- [Material for this task]:
******

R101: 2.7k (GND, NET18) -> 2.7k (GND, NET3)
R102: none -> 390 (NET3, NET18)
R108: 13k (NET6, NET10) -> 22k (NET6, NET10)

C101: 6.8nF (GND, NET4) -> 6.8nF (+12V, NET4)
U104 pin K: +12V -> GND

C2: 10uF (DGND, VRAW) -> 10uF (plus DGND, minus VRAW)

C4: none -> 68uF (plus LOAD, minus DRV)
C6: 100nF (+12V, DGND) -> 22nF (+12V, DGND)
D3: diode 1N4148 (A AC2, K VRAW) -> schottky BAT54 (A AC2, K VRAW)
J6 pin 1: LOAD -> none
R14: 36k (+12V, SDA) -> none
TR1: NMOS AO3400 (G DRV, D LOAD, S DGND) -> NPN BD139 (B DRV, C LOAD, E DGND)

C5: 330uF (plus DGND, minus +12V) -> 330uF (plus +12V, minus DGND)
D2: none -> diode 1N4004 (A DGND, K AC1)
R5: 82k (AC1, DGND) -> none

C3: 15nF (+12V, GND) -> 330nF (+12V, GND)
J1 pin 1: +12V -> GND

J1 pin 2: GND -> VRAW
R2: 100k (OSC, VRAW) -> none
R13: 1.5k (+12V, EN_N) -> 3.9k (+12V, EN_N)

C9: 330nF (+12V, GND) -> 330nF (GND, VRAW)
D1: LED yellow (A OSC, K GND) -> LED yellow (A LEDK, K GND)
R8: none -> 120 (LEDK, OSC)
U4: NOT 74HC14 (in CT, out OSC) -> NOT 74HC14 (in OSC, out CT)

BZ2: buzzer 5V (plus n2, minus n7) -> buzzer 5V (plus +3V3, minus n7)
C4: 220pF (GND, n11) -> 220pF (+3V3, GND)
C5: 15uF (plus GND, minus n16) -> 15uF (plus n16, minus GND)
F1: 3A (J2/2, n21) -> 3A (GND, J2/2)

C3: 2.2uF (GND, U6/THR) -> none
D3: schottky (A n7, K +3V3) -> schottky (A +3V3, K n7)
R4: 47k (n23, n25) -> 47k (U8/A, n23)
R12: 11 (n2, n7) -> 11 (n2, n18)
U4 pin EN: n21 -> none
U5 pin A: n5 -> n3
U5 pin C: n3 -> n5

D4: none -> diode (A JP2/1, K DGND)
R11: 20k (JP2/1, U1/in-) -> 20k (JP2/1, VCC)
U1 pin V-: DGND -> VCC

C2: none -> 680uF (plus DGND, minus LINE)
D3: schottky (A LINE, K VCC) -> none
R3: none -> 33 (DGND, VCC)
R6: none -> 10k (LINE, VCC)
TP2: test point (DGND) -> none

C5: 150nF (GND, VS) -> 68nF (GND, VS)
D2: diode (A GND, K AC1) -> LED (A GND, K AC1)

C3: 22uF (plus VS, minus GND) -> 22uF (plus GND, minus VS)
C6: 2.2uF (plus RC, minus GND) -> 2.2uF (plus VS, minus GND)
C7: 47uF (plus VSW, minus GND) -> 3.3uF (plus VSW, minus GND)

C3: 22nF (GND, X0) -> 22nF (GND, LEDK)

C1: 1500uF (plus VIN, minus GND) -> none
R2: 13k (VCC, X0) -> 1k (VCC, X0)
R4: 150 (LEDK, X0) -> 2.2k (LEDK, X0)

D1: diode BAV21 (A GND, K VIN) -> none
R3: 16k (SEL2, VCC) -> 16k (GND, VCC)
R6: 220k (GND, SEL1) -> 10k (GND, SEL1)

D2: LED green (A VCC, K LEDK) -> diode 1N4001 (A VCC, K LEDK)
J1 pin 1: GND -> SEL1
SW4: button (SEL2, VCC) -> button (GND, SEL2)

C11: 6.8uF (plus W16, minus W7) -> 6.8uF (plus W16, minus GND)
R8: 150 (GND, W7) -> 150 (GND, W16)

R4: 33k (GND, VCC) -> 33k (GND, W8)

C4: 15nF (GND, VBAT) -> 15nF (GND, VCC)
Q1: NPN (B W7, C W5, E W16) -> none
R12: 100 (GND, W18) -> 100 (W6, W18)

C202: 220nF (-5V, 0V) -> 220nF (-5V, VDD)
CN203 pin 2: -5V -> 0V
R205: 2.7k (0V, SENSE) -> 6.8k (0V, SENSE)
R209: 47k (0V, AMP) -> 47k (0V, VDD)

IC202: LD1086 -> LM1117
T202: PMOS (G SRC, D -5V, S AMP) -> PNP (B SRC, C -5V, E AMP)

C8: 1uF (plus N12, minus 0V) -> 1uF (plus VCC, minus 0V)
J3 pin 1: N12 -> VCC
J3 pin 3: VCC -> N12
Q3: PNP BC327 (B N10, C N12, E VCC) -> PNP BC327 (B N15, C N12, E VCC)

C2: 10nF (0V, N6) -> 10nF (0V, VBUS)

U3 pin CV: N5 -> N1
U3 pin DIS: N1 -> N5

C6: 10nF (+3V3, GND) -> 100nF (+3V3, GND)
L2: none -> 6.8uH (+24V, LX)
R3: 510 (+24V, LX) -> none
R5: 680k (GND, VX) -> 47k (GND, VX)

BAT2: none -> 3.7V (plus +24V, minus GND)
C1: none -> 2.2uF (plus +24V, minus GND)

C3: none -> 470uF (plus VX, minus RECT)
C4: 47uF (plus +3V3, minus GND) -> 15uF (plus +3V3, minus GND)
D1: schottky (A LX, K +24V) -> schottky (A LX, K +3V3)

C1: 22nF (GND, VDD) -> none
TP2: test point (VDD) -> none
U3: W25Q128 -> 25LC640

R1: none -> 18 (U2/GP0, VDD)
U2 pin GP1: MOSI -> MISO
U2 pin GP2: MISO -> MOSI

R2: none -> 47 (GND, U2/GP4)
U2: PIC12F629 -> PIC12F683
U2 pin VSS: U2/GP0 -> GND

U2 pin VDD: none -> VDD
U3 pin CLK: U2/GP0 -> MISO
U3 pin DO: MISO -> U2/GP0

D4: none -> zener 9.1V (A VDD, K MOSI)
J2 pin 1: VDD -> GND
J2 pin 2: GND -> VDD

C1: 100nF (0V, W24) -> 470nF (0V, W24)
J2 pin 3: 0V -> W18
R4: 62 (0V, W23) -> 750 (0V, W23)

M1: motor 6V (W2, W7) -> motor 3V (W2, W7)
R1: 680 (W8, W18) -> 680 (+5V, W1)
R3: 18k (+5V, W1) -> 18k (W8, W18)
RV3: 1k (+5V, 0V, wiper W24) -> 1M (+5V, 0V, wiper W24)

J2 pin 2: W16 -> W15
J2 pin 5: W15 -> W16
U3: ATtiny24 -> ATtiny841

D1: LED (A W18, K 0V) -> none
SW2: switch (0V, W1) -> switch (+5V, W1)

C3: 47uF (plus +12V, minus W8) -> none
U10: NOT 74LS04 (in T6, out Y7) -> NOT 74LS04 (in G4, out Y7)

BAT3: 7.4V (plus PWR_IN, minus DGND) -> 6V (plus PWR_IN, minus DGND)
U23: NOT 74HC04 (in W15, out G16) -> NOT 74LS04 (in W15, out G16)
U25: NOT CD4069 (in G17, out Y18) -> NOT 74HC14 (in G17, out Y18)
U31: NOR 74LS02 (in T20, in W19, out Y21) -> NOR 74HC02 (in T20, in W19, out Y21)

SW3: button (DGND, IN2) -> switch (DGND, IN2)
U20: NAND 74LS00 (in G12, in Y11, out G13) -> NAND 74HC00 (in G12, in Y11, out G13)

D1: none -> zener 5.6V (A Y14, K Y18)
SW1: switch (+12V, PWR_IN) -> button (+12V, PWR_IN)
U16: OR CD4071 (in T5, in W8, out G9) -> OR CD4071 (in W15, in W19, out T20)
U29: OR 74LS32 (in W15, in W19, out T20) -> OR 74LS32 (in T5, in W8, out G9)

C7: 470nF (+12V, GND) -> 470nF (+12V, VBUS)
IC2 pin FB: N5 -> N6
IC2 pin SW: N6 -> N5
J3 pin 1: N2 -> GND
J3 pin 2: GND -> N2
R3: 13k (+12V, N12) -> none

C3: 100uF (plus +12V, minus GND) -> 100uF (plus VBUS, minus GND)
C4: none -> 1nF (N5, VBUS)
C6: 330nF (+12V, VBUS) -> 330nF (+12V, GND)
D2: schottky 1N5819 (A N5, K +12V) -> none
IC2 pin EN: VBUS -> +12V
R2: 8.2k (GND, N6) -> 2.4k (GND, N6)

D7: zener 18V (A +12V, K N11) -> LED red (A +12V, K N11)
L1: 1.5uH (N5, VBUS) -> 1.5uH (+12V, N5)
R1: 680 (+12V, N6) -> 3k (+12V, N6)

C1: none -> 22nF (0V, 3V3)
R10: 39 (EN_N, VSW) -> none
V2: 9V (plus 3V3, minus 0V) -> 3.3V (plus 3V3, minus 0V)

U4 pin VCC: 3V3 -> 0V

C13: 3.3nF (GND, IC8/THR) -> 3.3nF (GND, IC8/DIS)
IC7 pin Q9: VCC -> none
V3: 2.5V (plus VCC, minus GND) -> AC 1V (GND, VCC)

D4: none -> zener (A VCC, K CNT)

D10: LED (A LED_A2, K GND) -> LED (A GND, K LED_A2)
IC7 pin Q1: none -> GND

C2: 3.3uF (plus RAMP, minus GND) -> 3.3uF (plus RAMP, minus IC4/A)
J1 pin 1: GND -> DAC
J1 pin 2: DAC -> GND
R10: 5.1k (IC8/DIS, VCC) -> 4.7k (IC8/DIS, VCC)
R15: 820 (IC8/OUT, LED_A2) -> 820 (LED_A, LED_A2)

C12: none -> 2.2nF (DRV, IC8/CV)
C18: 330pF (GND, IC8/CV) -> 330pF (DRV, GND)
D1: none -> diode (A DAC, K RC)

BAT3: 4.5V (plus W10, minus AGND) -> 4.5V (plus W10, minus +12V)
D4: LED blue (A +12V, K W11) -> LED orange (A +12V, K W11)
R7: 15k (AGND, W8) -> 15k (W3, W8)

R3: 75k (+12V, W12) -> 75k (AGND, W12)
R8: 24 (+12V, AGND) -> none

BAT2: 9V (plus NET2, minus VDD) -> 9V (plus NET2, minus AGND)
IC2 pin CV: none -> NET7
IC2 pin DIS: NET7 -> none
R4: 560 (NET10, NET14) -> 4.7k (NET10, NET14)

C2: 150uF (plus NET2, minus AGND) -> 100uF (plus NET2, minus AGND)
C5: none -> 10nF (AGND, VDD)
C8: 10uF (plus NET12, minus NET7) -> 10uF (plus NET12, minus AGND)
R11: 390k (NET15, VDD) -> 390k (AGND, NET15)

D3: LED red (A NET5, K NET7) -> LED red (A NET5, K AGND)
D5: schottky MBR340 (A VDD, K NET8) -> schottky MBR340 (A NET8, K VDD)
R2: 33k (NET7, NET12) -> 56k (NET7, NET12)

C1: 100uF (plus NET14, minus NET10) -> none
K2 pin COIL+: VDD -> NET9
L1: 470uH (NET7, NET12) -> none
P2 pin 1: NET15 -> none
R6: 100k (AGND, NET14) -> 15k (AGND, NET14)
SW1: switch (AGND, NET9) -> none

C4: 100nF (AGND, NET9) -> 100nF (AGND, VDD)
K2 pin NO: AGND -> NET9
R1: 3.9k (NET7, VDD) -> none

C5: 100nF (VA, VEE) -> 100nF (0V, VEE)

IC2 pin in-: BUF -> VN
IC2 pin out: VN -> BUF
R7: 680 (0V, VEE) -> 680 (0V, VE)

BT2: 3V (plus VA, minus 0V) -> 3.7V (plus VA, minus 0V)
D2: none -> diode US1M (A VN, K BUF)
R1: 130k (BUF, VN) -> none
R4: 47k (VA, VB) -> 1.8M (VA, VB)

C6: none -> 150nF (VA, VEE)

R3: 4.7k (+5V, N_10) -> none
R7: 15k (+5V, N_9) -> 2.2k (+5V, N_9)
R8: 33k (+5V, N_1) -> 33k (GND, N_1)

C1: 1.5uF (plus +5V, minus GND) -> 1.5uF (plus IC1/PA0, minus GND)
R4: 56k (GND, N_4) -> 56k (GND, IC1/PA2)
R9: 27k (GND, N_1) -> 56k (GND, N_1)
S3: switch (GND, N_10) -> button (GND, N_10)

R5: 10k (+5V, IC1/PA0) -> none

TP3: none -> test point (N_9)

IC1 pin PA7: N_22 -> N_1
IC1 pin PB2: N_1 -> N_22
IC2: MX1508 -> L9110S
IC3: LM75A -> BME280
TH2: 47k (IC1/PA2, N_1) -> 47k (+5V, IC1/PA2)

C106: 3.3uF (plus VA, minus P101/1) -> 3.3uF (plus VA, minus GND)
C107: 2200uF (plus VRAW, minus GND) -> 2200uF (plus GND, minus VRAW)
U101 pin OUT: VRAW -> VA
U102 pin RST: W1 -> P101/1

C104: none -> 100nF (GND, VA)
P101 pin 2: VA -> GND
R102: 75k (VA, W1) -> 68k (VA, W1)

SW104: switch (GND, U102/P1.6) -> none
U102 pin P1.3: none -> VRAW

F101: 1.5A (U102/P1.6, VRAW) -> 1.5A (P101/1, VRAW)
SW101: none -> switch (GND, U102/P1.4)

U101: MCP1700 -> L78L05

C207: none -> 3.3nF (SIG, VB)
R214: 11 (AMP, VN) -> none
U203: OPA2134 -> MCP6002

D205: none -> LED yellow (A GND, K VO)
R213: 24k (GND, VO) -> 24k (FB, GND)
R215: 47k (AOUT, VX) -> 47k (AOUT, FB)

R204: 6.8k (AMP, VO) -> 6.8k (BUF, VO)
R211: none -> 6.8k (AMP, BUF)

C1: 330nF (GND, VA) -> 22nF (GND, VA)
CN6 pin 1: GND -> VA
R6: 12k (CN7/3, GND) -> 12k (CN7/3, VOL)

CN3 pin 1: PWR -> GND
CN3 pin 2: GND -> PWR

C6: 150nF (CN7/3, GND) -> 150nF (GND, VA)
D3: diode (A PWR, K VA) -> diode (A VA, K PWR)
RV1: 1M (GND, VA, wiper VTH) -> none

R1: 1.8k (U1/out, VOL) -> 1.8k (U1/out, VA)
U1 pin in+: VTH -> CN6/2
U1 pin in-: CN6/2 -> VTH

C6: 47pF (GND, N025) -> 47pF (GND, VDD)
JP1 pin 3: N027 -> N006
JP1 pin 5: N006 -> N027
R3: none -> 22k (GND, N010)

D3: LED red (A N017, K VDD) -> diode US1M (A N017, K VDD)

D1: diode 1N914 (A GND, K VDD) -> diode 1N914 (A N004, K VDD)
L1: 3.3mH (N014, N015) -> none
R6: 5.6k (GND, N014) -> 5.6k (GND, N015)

******

- [Exercise requirements]:
Only the lines above starting at the one containing "C2: 10nF (0V, N6) -> 10nF (0V, VBUS)" and ending at the one containing "C4: none -> 1nF (N5, VBUS)", both included, are to be returned, exactly as they read.

- [Your solution]:
C2: 10nF (0V, N6) -> 10nF (0V, VBUS)

U3 pin CV: N5 -> N1
U3 pin DIS: N1 -> N5

C6: 10nF (+3V3, GND) -> 100nF (+3V3, GND)
L2: none -> 6.8uH (+24V, LX)
R3: 510 (+24V, LX) -> none
R5: 680k (GND, VX) -> 47k (GND, VX)

BAT2: none -> 3.7V (plus +24V, minus GND)
C1: none -> 2.2uF (plus +24V, minus GND)

C3: none -> 470uF (plus VX, minus RECT)
C4: 47uF (plus +3V3, minus GND) -> 15uF (plus +3V3, minus GND)
D1: schottky (A LX, K +24V) -> schottky (A LX, K +3V3)

C1: 22nF (GND, VDD) -> none
TP2: test point (VDD) -> none
U3: W25Q128 -> 25LC640

R1: none -> 18 (U2/GP0, VDD)
U2 pin GP1: MOSI -> MISO
U2 pin GP2: MISO -> MOSI

R2: none -> 47 (GND, U2/GP4)
U2: PIC12F629 -> PIC12F683
U2 pin VSS: U2/GP0 -> GND

U2 pin VDD: none -> VDD
U3 pin CLK: U2/GP0 -> MISO
U3 pin DO: MISO -> U2/GP0

D4: none -> zener 9.1V (A VDD, K MOSI)
J2 pin 1: VDD -> GND
J2 pin 2: GND -> VDD

C1: 100nF (0V, W24) -> 470nF (0V, W24)
J2 pin 3: 0V -> W18
R4: 62 (0V, W23) -> 750 (0V, W23)

M1: motor 6V (W2, W7) -> motor 3V (W2, W7)
R1: 680 (W8, W18) -> 680 (+5V, W1)
R3: 18k (+5V, W1) -> 18k (W8, W18)
RV3: 1k (+5V, 0V, wiper W24) -> 1M (+5V, 0V, wiper W24)

J2 pin 2: W16 -> W15
J2 pin 5: W15 -> W16
U3: ATtiny24 -> ATtiny841

D1: LED (A W18, K 0V) -> none
SW2: switch (0V, W1) -> switch (+5V, W1)

C3: 47uF (plus +12V, minus W8) -> none
U10: NOT 74LS04 (in T6, out Y7) -> NOT 74LS04 (in G4, out Y7)

BAT3: 7.4V (plus PWR_IN, minus DGND) -> 6V (plus PWR_IN, minus DGND)
U23: NOT 74HC04 (in W15, out G16) -> NOT 74LS04 (in W15, out G16)
U25: NOT CD4069 (in G17, out Y18) -> NOT 74HC14 (in G17, out Y18)
U31: NOR 74LS02 (in T20, in W19, out Y21) -> NOR 74HC02 (in T20, in W19, out Y21)

SW3: button (DGND, IN2) -> switch (DGND, IN2)
U20: NAND 74LS00 (in G12, in Y11, out G13) -> NAND 74HC00 (in G12, in Y11, out G13)

D1: none -> zener 5.6V (A Y14, K Y18)
SW1: switch (+12V, PWR_IN) -> button (+12V, PWR_IN)
U16: OR CD4071 (in T5, in W8, out G9) -> OR CD4071 (in W15, in W19, out T20)
U29: OR 74LS32 (in W15, in W19, out T20) -> OR 74LS32 (in T5, in W8, out G9)

C7: 470nF (+12V, GND) -> 470nF (+12V, VBUS)
IC2 pin FB: N5 -> N6
IC2 pin SW: N6 -> N5
J3 pin 1: N2 -> GND
J3 pin 2: GND -> N2
R3: 13k (+12V, N12) -> none

C3: 100uF (plus +12V, minus GND) -> 100uF (plus VBUS, minus GND)
C4: none -> 1nF (N5, VBUS)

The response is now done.